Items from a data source

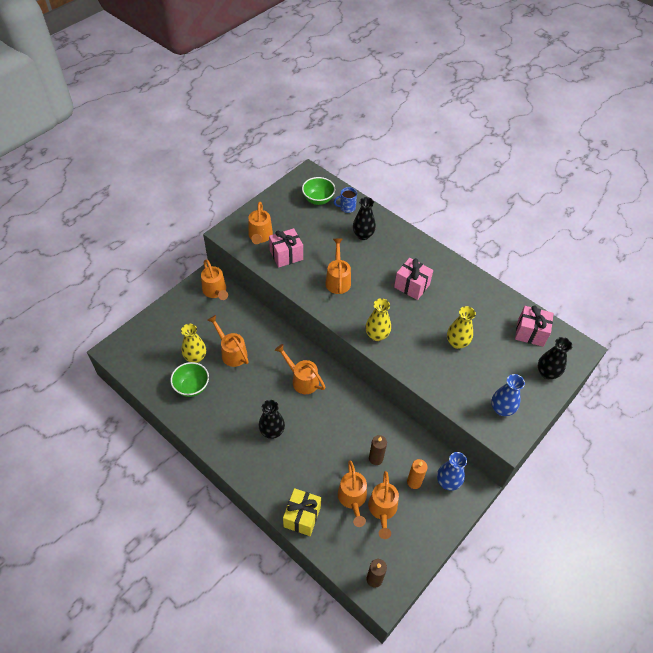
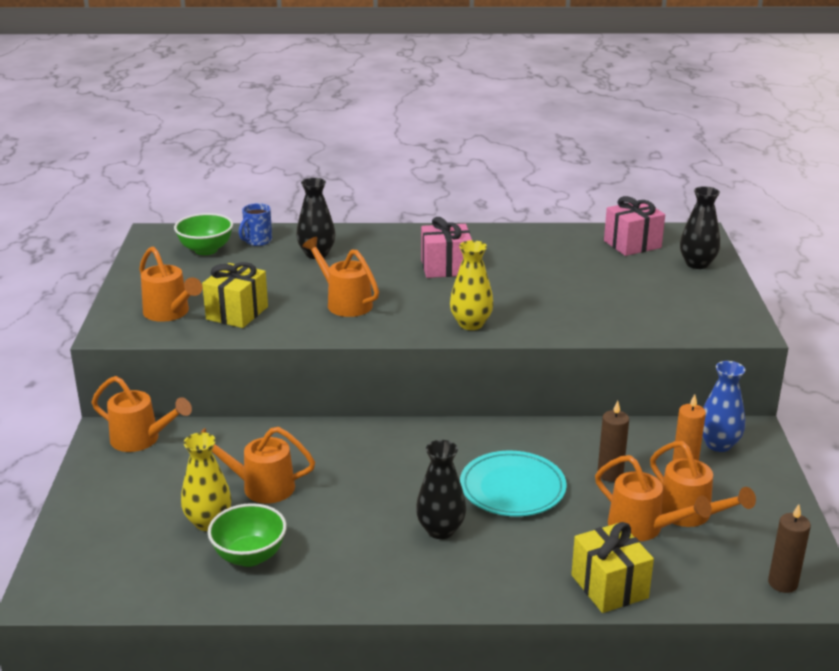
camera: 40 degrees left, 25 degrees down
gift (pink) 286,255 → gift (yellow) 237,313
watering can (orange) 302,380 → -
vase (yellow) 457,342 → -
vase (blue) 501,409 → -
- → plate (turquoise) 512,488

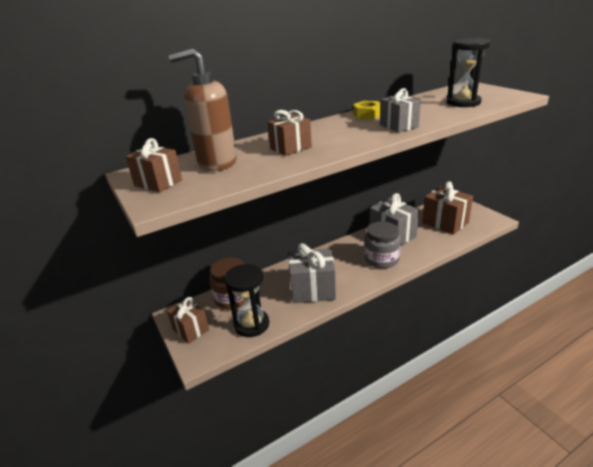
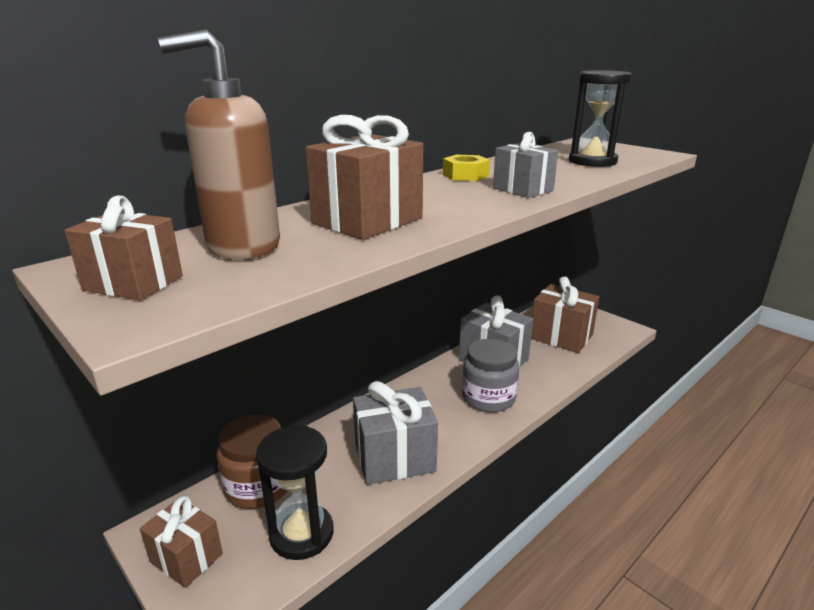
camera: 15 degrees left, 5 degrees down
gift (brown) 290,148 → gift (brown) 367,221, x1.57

EXERCISE AIM
Once the pictures are dropped, repeat the data above exactly.

RESULT
camera: 40 degrees left, 25 degrees down
gift (pink) 286,255 → gift (yellow) 237,313
watering can (orange) 302,380 → -
vase (yellow) 457,342 → -
vase (blue) 501,409 → -
- → plate (turquoise) 512,488

camera: 15 degrees left, 5 degrees down
gift (brown) 290,148 → gift (brown) 367,221, x1.57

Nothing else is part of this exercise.